··· Dataset records ···

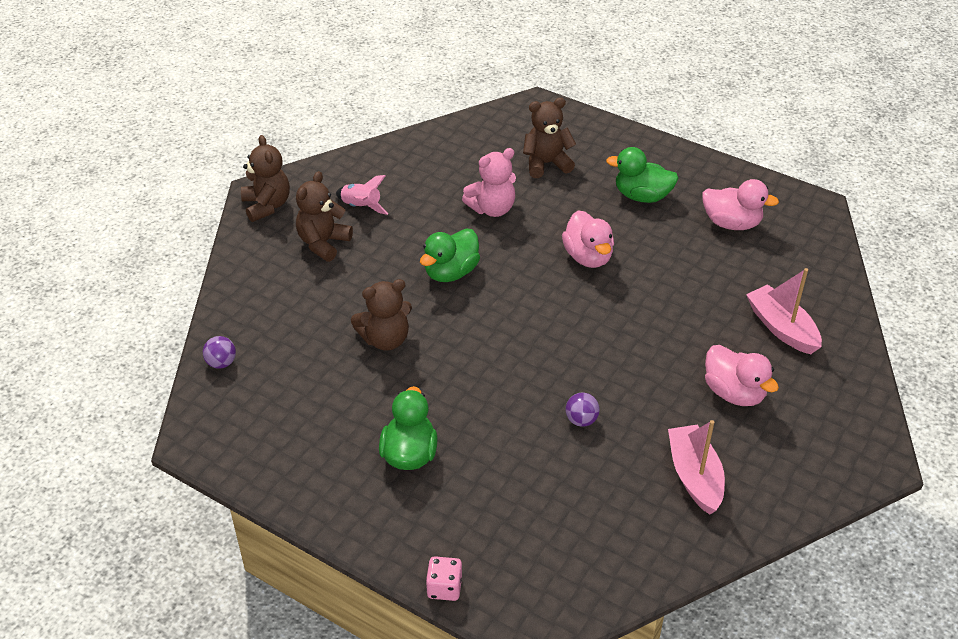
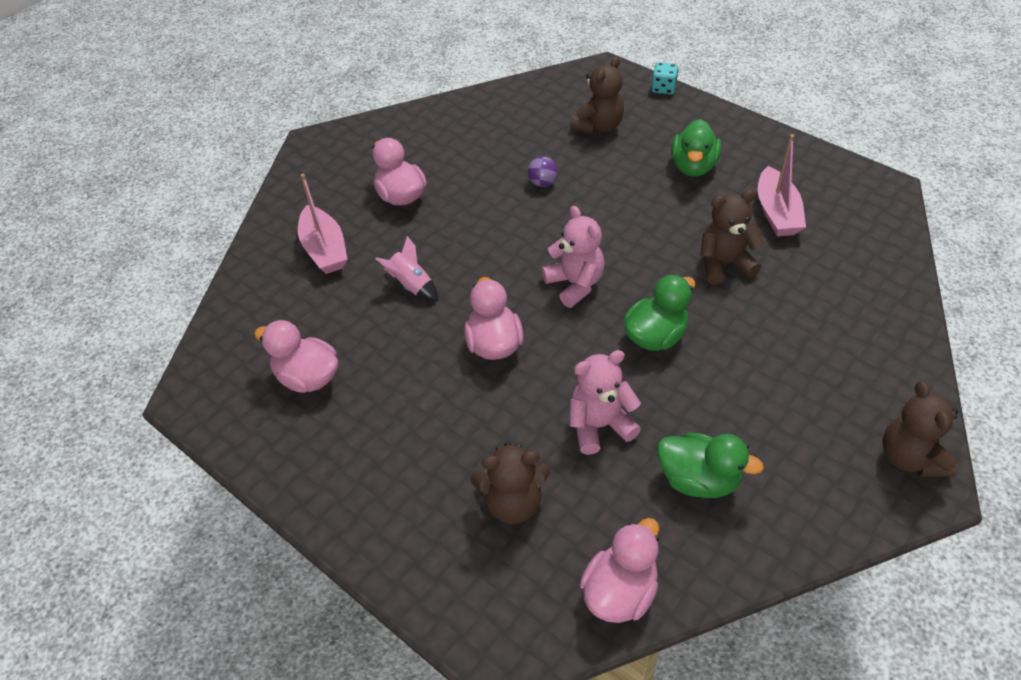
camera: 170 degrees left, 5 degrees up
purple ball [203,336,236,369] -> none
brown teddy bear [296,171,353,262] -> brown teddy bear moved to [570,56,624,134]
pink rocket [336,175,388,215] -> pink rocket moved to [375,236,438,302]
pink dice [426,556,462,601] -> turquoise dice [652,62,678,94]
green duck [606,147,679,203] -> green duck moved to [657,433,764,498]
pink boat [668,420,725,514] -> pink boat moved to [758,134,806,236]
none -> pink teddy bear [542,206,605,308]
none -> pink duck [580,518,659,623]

···

§ **Problem**
Would you provide an exact, picture-free copy of the data above?

§ **Answer to the exercise**
camera: 170 degrees left, 5 degrees up
purple ball [203,336,236,369] -> none
brown teddy bear [296,171,353,262] -> brown teddy bear moved to [570,56,624,134]
pink rocket [336,175,388,215] -> pink rocket moved to [375,236,438,302]
pink dice [426,556,462,601] -> turquoise dice [652,62,678,94]
green duck [606,147,679,203] -> green duck moved to [657,433,764,498]
pink boat [668,420,725,514] -> pink boat moved to [758,134,806,236]
none -> pink teddy bear [542,206,605,308]
none -> pink duck [580,518,659,623]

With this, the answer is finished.